** INFORMATION GIVEN **
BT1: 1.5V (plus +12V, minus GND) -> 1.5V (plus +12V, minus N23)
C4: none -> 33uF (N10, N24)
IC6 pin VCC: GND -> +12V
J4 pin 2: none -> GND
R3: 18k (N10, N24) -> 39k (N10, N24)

* * *

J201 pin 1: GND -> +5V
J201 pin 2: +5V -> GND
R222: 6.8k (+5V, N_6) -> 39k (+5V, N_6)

==

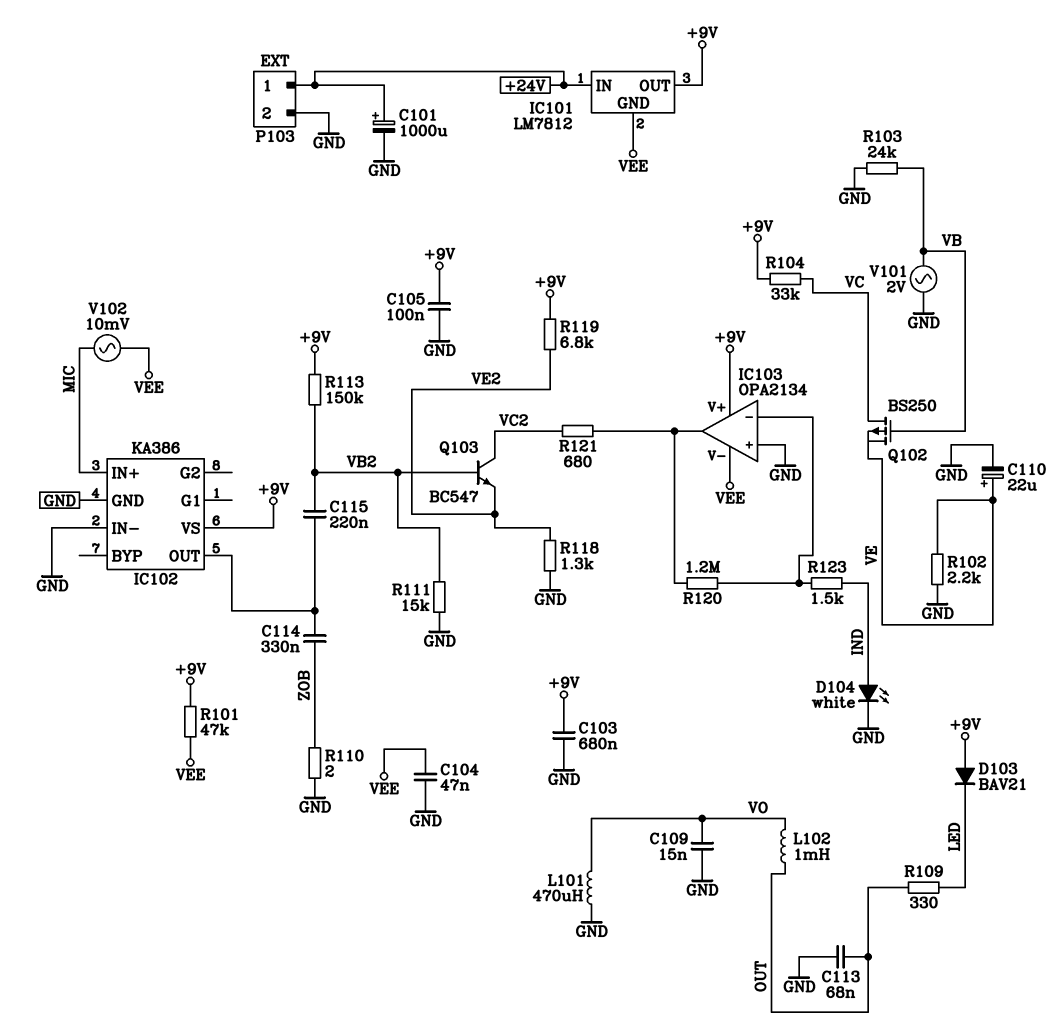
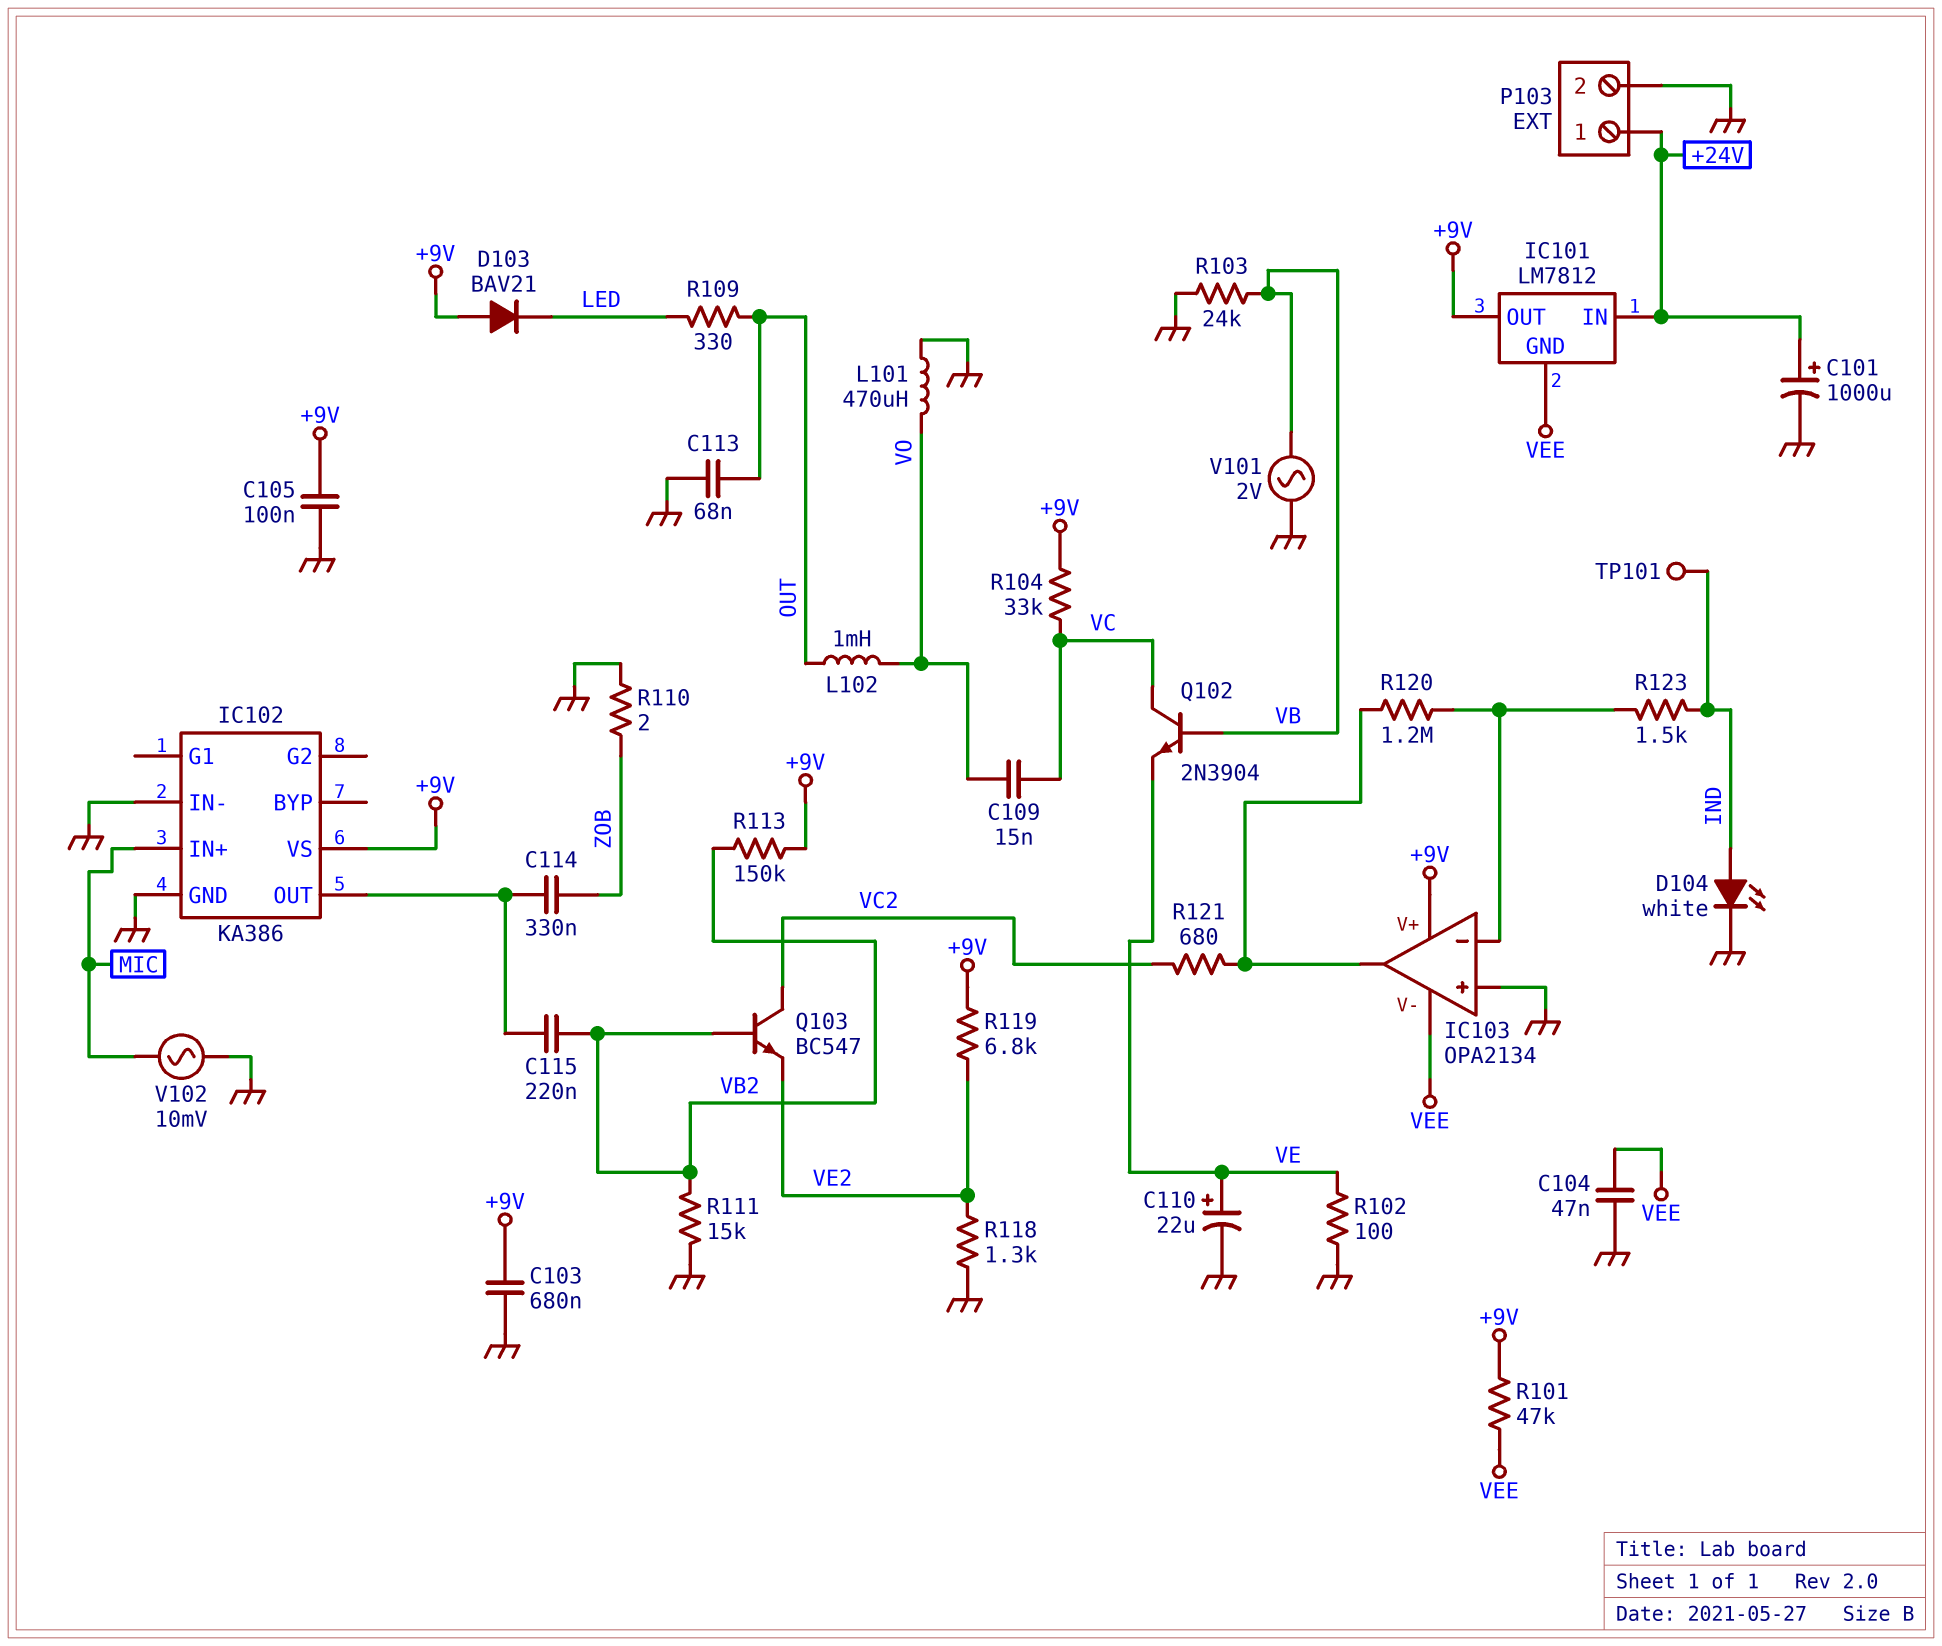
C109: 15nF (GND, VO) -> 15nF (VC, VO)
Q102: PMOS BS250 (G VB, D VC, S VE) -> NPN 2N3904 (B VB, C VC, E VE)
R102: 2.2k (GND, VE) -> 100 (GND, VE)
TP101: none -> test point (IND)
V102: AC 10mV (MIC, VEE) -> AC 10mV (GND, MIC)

** EXERCISE **
With the first line being the one containing "IC6 pin VCC: GND -> +12V" and the last line the one containing "R3: 18k (N10, N24) -> 39k (N10, N24)", transcribe exactly the lines above that fall in that range.

** RESPONSE AREA **
IC6 pin VCC: GND -> +12V
J4 pin 2: none -> GND
R3: 18k (N10, N24) -> 39k (N10, N24)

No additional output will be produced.